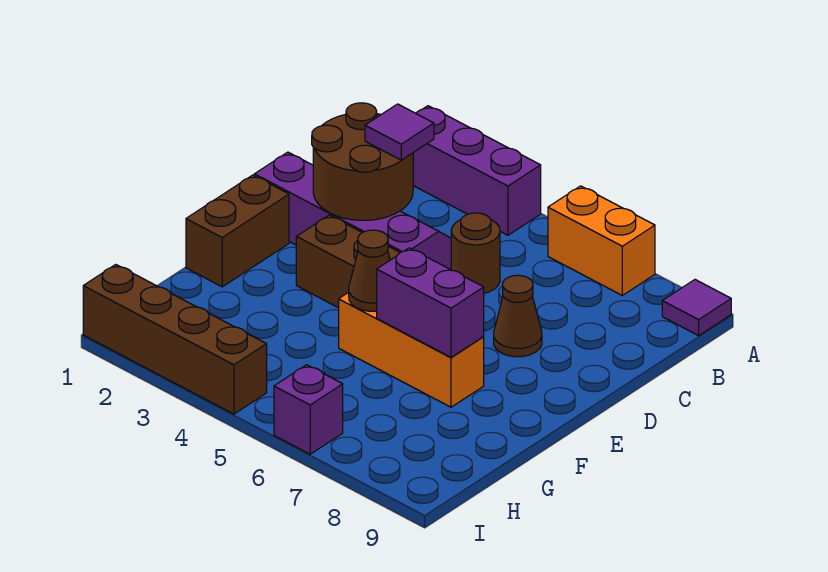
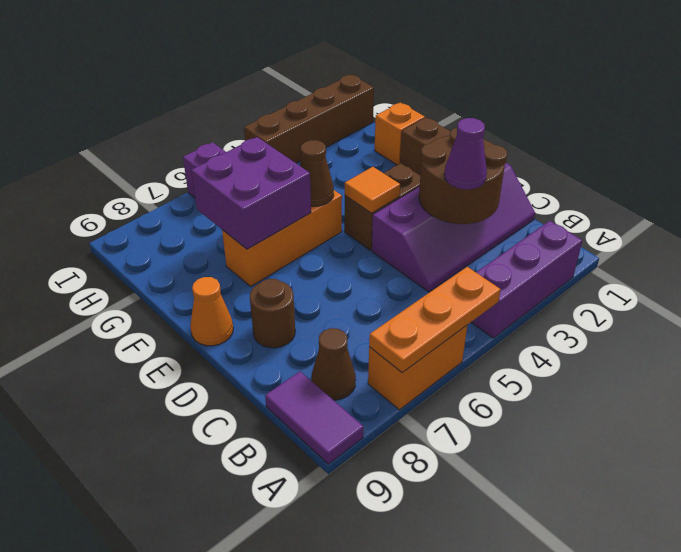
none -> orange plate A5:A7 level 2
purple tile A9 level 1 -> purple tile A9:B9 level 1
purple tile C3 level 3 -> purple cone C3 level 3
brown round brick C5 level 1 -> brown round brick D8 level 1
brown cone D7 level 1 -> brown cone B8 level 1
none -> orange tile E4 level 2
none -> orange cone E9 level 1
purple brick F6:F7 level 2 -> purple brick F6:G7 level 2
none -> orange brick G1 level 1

....

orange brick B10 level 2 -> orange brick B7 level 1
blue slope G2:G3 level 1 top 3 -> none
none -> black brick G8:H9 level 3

....

Exercise objective: Lines containing the word "tile" must all be returned from the material above.

Exercise solution:
purple tile A9 level 1 -> purple tile A9:B9 level 1
purple tile C3 level 3 -> purple cone C3 level 3
none -> orange tile E4 level 2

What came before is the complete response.